What you will do
Your answer is a number only: how many lines in the data below contain "brown"?

Materials provided
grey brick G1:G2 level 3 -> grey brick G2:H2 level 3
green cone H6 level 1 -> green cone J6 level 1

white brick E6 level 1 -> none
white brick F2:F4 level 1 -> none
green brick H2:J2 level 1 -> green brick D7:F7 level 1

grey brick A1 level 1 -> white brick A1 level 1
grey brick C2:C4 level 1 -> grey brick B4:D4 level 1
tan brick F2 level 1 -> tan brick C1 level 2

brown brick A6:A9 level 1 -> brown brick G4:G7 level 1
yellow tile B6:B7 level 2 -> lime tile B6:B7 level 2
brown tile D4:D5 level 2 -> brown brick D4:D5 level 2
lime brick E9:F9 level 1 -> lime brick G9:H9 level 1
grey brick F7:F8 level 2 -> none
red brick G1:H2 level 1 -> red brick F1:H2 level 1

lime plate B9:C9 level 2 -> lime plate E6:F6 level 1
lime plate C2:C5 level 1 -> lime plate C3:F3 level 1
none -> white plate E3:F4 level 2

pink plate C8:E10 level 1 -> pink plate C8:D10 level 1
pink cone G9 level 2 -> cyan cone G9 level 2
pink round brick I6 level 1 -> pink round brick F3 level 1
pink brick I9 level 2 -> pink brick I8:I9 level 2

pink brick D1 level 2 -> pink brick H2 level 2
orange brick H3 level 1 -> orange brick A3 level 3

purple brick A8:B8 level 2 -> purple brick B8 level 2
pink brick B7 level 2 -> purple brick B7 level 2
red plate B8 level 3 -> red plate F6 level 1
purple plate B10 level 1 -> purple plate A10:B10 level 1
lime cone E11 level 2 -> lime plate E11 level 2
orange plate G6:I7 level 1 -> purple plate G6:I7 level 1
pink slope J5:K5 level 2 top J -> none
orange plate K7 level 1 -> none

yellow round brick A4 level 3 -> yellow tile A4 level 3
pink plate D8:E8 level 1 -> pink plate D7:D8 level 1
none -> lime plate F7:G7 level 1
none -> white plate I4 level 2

Answer
2